> [Work to complete] Return, from the lines below, each one that includes the word "yellow".

> [Material for this task]
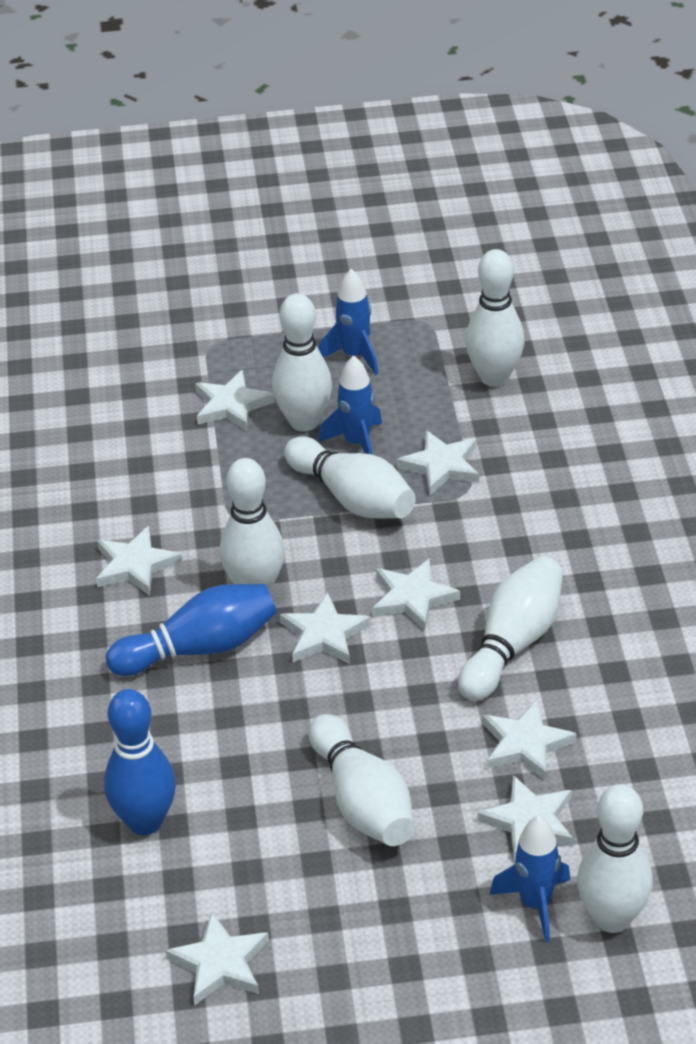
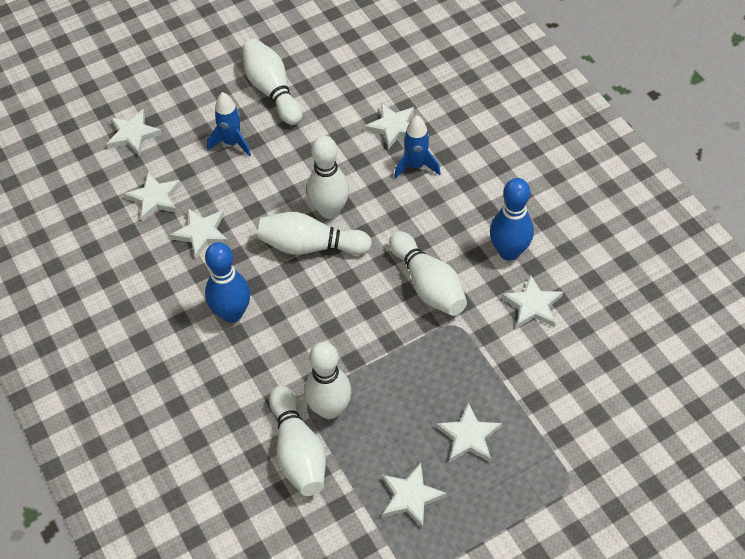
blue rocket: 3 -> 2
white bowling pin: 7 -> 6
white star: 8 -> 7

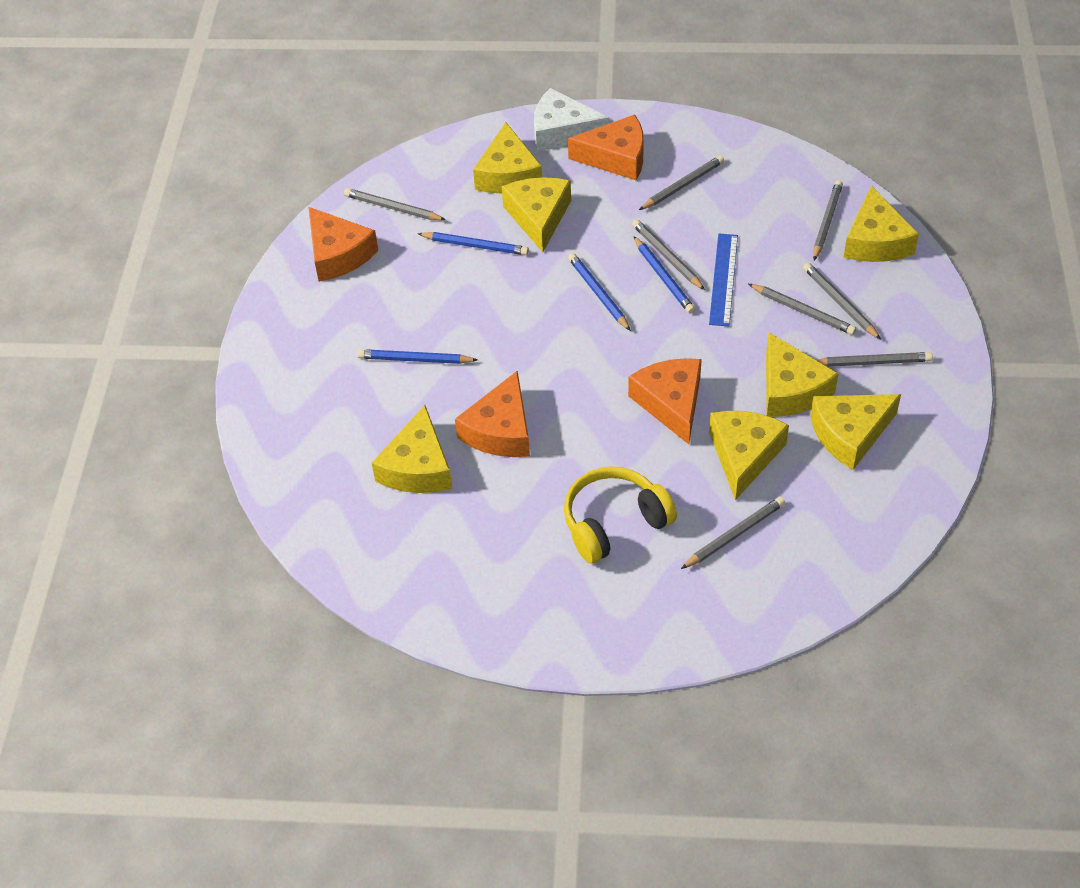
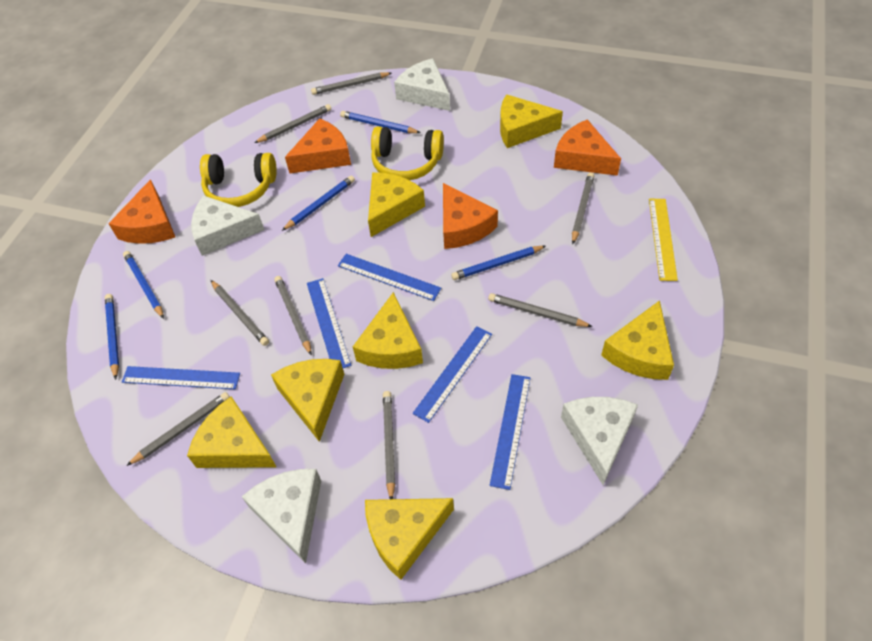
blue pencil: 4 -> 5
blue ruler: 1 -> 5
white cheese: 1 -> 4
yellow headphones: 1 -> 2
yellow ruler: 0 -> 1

* * *

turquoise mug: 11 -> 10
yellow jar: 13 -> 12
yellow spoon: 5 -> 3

> [Answer for this exercise]
yellow headphones: 1 -> 2
yellow ruler: 0 -> 1
yellow jar: 13 -> 12
yellow spoon: 5 -> 3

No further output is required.